### Task brief
Locate every line in the material below that contains the string "kern" and copy each of those lines.

══ Supplied data ══

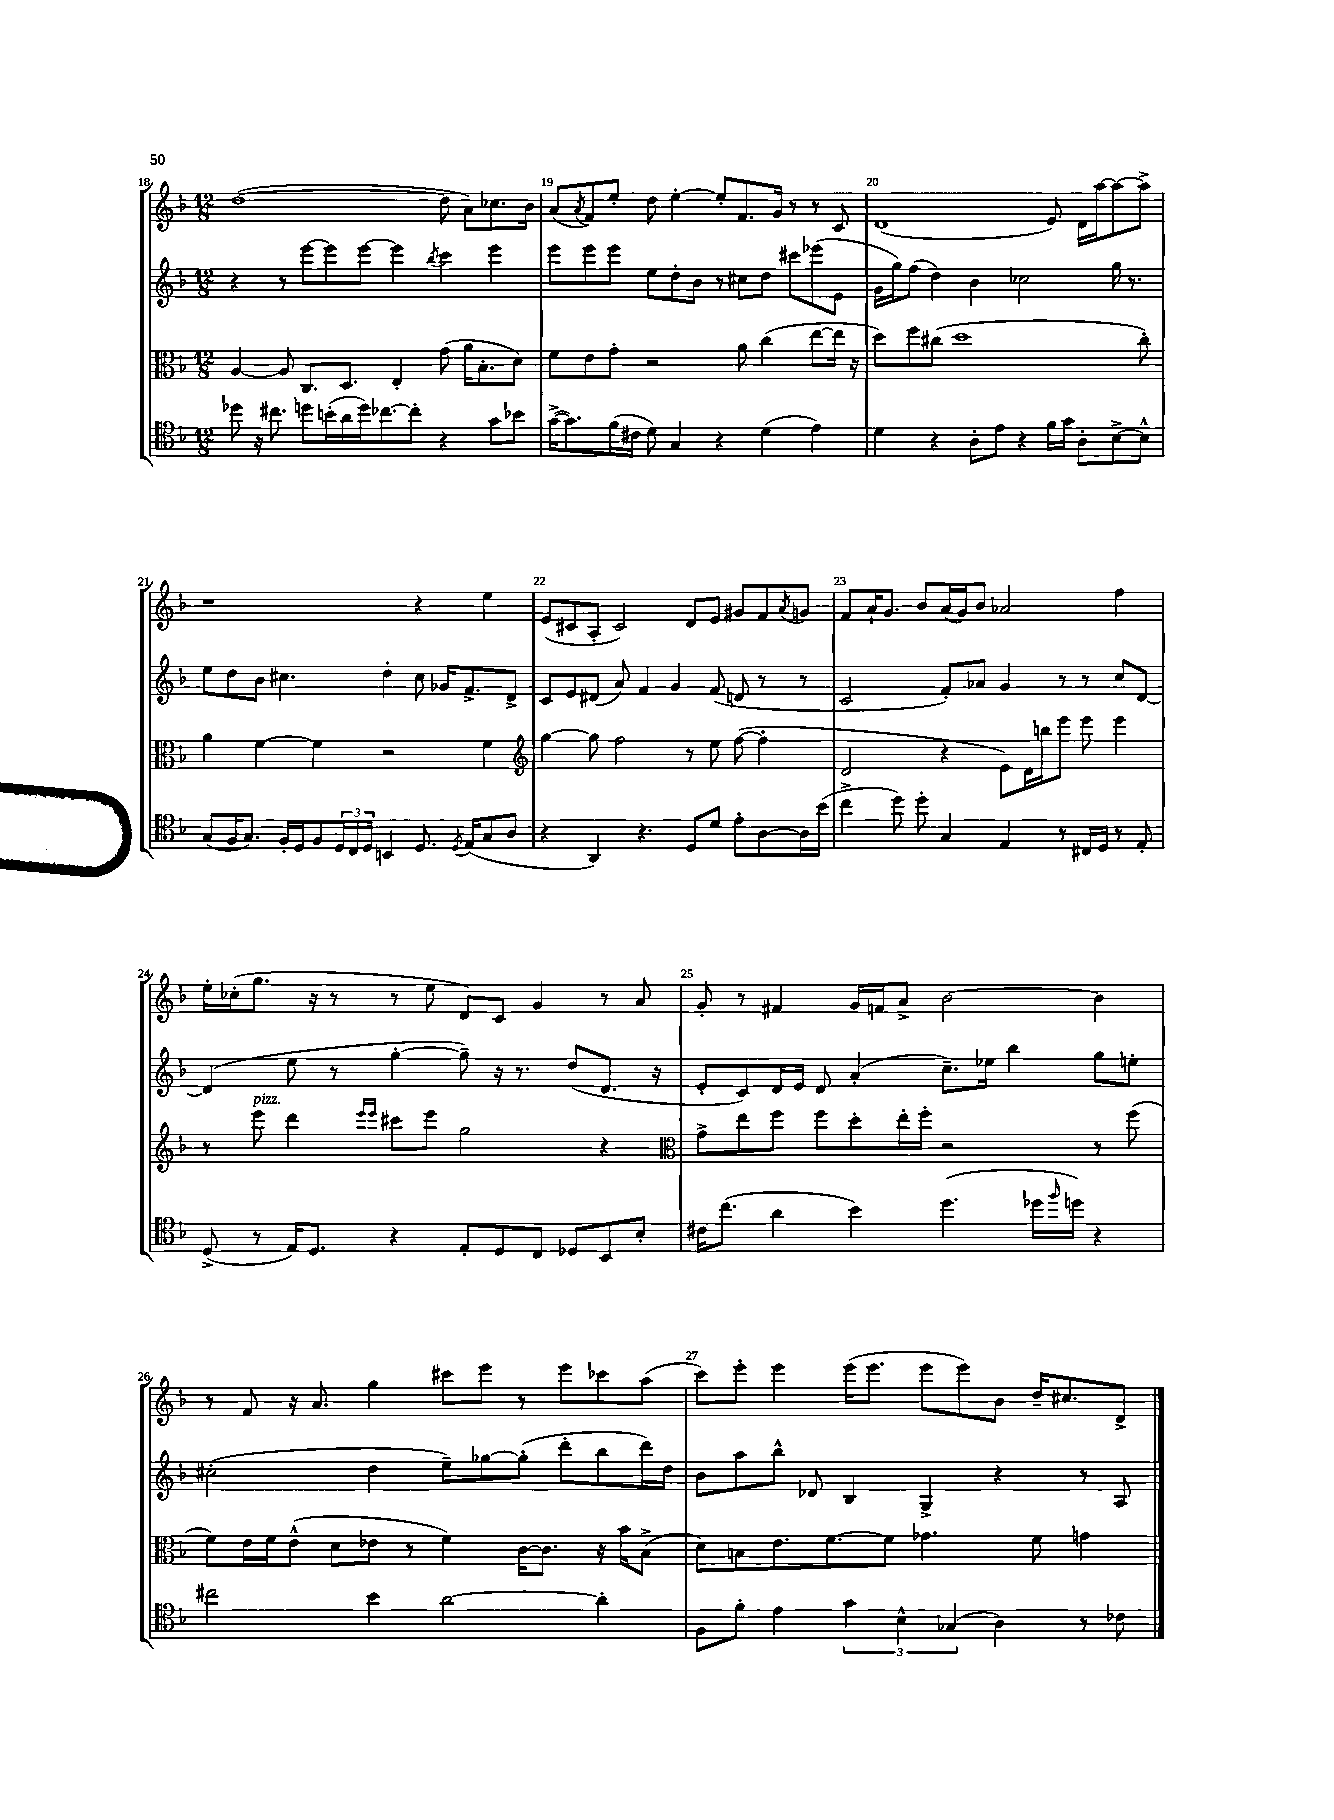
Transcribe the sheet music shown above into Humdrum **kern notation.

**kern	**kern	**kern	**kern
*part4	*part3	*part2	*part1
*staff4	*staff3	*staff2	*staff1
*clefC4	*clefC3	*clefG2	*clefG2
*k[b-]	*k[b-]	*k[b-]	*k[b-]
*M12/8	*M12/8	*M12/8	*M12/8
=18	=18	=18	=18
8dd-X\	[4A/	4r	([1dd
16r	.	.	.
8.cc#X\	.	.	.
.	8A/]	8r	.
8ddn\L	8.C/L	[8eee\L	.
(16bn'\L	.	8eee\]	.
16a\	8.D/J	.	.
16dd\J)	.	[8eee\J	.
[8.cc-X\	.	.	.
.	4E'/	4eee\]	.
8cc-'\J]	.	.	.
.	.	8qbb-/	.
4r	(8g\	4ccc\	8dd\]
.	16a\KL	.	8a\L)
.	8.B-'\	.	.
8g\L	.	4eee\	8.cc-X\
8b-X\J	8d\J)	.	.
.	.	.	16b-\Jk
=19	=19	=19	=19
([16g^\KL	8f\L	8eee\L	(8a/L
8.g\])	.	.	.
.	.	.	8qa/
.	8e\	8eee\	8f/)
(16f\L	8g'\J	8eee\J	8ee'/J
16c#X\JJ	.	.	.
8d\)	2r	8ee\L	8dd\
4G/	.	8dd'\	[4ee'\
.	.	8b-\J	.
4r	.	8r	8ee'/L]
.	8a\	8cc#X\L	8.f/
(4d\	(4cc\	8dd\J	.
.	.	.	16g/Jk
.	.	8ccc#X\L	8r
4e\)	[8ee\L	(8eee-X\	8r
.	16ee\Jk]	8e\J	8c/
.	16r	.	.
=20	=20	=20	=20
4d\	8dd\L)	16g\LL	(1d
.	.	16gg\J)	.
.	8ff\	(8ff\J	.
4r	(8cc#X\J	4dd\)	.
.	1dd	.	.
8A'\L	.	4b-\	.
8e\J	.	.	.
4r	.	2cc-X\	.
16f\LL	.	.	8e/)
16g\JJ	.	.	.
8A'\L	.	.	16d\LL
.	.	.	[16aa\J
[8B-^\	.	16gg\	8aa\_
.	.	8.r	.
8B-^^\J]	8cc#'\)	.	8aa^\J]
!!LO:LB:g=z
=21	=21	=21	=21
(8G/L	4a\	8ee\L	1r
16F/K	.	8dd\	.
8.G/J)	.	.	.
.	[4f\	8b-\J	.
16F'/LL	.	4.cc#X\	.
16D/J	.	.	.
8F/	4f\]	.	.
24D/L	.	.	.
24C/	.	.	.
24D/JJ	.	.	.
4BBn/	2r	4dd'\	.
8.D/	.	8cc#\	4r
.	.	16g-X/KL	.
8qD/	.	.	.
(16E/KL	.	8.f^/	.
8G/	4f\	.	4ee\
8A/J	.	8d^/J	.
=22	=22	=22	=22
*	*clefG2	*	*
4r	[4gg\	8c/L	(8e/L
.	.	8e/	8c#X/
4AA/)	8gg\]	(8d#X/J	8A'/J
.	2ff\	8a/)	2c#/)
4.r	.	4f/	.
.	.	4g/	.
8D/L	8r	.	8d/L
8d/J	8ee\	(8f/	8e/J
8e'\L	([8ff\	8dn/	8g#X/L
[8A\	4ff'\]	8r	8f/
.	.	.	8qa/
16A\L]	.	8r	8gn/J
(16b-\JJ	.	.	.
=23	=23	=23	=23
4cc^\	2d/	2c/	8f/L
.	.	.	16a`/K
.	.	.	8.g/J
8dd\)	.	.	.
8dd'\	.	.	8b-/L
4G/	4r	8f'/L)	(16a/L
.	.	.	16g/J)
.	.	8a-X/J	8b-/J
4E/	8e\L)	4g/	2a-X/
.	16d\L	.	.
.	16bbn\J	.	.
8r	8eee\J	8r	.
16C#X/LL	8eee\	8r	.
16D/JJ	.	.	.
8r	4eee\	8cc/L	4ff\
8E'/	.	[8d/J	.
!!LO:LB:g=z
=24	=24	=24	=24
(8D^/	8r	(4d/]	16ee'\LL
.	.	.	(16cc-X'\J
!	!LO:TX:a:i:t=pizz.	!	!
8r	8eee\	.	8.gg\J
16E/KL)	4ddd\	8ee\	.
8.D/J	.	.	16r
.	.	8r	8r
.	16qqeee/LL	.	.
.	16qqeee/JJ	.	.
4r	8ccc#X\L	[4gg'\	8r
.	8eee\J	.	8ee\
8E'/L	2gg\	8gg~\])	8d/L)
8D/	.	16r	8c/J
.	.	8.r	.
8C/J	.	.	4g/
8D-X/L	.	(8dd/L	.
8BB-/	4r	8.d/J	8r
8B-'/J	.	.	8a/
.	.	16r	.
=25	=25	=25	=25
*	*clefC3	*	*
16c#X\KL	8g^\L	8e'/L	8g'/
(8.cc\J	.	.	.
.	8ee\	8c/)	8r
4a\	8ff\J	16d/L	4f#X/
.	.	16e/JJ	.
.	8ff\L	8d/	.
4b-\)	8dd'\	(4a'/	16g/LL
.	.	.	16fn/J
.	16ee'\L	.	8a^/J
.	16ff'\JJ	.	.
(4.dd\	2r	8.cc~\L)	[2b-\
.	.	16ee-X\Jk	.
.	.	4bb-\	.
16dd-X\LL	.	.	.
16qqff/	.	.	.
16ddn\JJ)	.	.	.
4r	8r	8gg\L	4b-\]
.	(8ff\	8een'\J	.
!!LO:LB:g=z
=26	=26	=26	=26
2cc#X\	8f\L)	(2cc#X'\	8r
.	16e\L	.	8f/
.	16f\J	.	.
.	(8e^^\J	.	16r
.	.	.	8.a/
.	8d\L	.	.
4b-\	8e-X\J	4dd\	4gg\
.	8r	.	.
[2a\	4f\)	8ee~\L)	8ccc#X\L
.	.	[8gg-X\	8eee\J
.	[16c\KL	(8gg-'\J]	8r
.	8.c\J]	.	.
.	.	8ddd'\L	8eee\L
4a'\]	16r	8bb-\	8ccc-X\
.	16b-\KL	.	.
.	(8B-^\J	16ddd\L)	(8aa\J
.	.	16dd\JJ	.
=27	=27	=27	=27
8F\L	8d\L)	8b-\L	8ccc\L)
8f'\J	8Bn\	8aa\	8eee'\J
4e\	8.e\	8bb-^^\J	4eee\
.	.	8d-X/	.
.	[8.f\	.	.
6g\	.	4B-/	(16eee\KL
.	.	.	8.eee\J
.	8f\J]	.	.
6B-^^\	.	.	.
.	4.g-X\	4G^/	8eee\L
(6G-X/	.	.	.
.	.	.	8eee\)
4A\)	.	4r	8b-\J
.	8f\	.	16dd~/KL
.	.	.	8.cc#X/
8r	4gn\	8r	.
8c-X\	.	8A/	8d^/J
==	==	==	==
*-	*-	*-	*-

═══
══ Supplied data ══

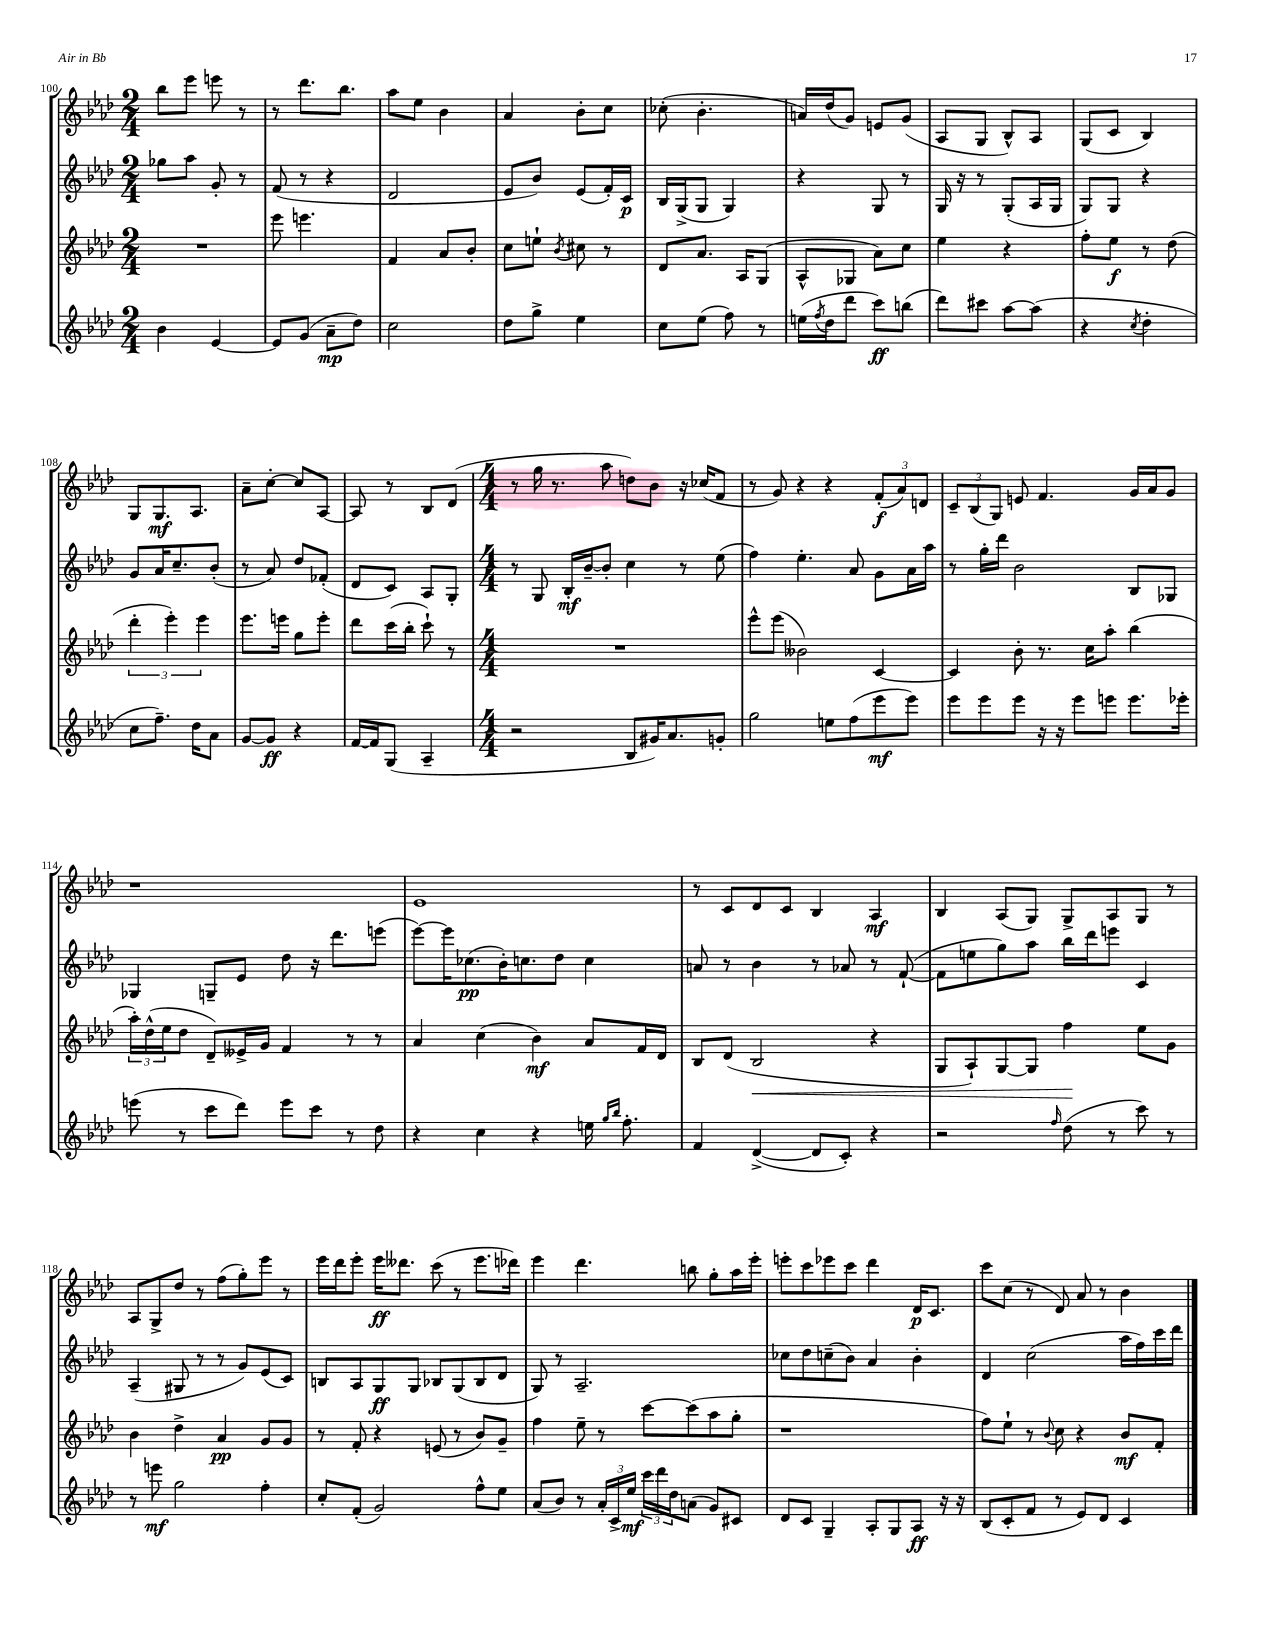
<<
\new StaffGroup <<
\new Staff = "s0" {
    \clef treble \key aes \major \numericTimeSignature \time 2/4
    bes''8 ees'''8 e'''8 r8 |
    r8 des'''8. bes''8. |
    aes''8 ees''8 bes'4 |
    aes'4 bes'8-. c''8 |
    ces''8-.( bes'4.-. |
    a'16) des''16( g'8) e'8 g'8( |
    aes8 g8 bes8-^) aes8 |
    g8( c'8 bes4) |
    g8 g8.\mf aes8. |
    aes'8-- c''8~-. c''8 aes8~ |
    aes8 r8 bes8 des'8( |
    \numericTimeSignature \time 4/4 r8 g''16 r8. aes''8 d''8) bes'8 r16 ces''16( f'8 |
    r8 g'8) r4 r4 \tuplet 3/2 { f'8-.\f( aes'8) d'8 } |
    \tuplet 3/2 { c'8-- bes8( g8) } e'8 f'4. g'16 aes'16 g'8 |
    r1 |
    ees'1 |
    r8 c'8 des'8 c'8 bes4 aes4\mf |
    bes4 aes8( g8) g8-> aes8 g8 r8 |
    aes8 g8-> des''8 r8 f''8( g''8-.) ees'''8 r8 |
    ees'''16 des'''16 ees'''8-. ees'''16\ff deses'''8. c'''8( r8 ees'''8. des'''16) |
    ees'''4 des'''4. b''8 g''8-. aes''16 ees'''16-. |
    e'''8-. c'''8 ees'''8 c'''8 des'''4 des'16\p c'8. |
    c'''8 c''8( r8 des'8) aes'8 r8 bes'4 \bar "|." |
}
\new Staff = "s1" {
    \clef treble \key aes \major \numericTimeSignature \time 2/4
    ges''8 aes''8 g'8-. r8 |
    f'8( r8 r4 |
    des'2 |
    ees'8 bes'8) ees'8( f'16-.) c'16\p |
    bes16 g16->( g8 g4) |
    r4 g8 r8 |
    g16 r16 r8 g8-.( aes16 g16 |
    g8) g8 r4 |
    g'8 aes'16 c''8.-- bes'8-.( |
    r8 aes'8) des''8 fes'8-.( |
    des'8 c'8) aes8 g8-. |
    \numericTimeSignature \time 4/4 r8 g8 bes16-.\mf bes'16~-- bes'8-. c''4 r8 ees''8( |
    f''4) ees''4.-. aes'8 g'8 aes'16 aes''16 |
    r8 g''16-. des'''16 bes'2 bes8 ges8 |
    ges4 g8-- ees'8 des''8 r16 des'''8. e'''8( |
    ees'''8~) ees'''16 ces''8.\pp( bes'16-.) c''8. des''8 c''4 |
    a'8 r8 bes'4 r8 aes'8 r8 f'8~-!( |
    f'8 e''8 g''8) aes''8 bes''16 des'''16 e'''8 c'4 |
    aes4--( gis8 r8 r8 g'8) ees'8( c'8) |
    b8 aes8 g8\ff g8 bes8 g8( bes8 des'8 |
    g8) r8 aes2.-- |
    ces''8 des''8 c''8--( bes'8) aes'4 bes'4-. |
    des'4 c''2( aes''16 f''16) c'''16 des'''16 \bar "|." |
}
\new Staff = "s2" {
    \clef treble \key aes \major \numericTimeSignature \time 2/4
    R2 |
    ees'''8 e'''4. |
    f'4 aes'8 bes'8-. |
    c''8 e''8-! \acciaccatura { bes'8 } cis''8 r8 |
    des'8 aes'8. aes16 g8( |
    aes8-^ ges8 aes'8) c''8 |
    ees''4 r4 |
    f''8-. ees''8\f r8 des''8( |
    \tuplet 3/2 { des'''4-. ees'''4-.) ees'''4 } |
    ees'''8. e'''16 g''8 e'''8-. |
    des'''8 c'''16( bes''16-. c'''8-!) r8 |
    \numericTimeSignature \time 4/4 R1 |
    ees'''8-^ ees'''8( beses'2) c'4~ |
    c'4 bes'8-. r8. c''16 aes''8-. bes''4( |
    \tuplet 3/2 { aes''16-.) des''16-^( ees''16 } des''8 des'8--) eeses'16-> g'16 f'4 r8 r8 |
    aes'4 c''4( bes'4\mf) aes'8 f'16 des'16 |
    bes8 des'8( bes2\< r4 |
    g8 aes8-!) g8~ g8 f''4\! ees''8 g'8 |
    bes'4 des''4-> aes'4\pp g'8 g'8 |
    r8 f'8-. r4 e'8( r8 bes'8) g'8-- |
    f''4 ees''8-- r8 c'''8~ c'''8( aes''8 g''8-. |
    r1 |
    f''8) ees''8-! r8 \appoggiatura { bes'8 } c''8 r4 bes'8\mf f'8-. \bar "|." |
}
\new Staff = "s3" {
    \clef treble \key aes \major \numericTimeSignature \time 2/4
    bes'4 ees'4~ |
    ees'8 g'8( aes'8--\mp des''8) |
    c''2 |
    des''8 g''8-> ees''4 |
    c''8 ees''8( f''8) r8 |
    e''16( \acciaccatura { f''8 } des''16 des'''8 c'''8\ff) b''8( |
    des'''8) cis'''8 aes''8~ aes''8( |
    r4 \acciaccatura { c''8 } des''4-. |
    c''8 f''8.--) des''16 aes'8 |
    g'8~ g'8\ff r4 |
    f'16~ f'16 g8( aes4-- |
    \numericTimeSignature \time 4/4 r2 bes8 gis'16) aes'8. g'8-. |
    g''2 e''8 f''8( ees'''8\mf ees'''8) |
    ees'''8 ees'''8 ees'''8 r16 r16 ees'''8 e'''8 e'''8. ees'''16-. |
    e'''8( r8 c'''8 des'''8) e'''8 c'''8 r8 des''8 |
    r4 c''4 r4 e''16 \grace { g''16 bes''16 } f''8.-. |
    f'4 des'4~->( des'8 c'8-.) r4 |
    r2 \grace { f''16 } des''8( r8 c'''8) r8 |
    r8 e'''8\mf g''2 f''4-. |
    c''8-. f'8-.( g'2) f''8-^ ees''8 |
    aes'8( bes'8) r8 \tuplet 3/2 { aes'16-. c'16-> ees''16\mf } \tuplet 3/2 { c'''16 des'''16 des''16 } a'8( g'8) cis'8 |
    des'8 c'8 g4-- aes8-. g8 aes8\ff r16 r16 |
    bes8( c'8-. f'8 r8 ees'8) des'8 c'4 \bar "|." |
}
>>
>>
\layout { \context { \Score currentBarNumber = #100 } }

═══

### Reply to the exercise
Transcribe the sheet music shown above into Humdrum **kern notation.
**kern	**kern	**kern	**kern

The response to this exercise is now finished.